> **Work task**:
For each record below, retype the text exactly and omit any image.

> **Data**:
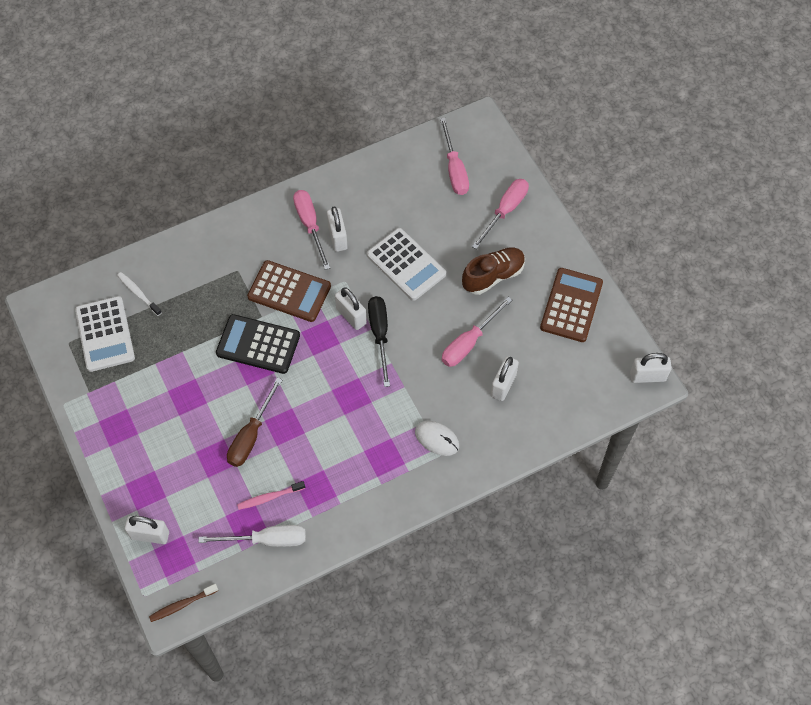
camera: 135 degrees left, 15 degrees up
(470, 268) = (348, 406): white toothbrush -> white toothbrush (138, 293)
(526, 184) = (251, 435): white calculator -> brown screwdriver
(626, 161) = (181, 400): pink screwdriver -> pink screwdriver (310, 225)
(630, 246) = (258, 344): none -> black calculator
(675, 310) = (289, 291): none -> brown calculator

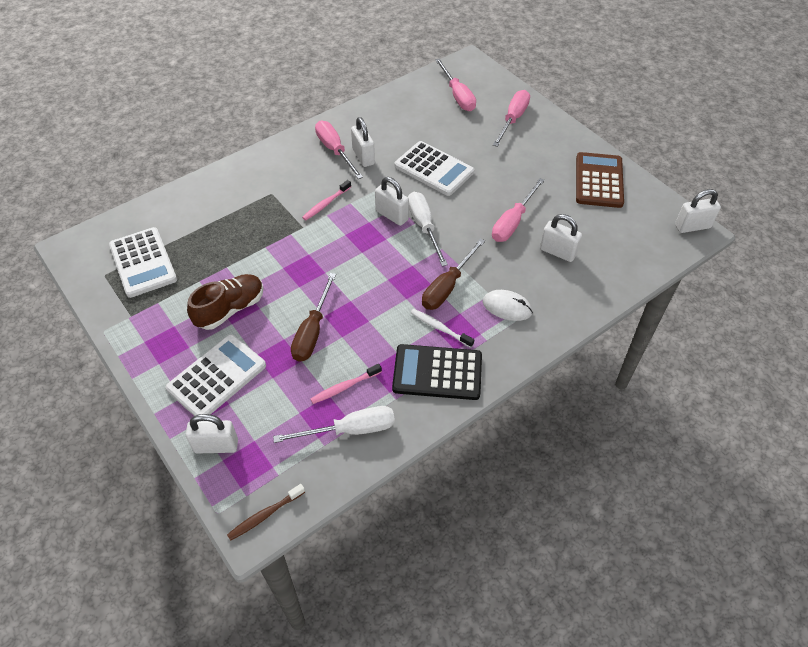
camera: 10 degrees left, 10 degrees down
(138, 293) = (174, 224): white toothbrush -> white toothbrush (440, 328)
(159, 468) = (217, 377): none -> white calculator
(258, 344) = (304, 251): black calculator -> black calculator (437, 372)
(289, 291) = (326, 204): brown calculator -> pink toothbrush
(380, 335) = (424, 227): black screwdriver -> white screwdriver
(386, 407) = (447, 286): none -> brown screwdriver
(493, 276) = (518, 167): brown shoe -> brown shoe (230, 309)
(503, 385) = (557, 252): white padlock -> white padlock turned 75 degrees counterclockwise

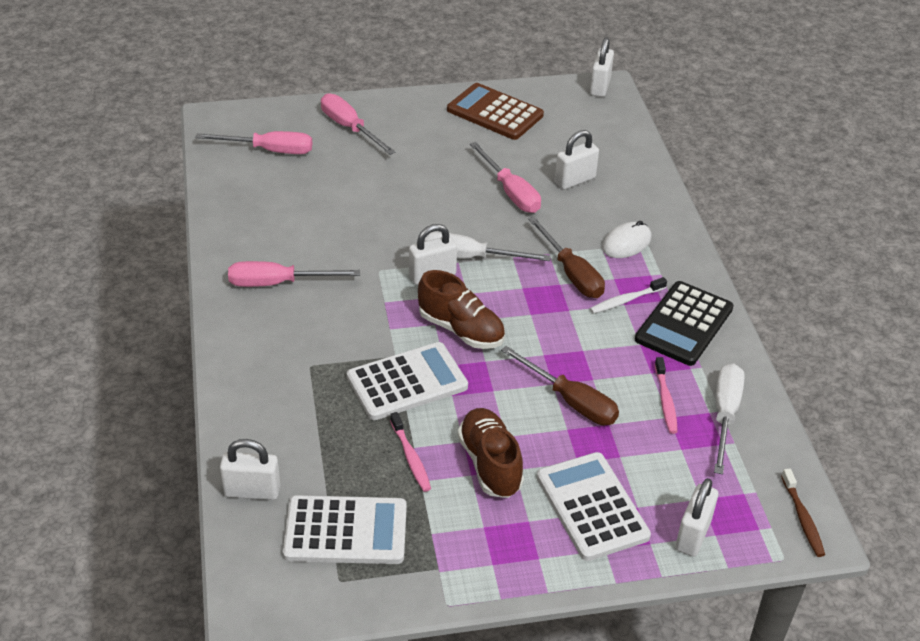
camera: 65 degrees left, 10 degrees down
(326, 204) = (369, 322): pink toothbrush -> pink toothbrush (410, 457)
(348, 249) = (461, 330): none -> brown shoe
(363, 156) = (311, 263): white padlock -> white padlock (252, 491)
(434, 169) = (381, 216): white calculator -> white calculator (407, 382)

> **Your solution**:
camera: 135 degrees left, 15 degrees up
(470, 268) = (348, 406): white toothbrush -> white toothbrush (138, 293)
(526, 184) = (251, 435): white calculator -> brown screwdriver
(626, 161) = (181, 400): pink screwdriver -> pink screwdriver (310, 225)
(630, 246) = (258, 344): none -> black calculator
(675, 310) = (289, 291): none -> brown calculator

camera: 10 degrees left, 10 degrees down
(138, 293) = (174, 224): white toothbrush -> white toothbrush (440, 328)
(159, 468) = (217, 377): none -> white calculator
(258, 344) = (304, 251): black calculator -> black calculator (437, 372)
(289, 291) = (326, 204): brown calculator -> pink toothbrush
(380, 335) = (424, 227): black screwdriver -> white screwdriver
(386, 407) = (447, 286): none -> brown screwdriver
(493, 276) = (518, 167): brown shoe -> brown shoe (230, 309)
(503, 385) = (557, 252): white padlock -> white padlock turned 75 degrees counterclockwise

camera: 65 degrees left, 10 degrees down
(326, 204) = (369, 322): pink toothbrush -> pink toothbrush (410, 457)
(348, 249) = (461, 330): none -> brown shoe
(363, 156) = (311, 263): white padlock -> white padlock (252, 491)
(434, 169) = (381, 216): white calculator -> white calculator (407, 382)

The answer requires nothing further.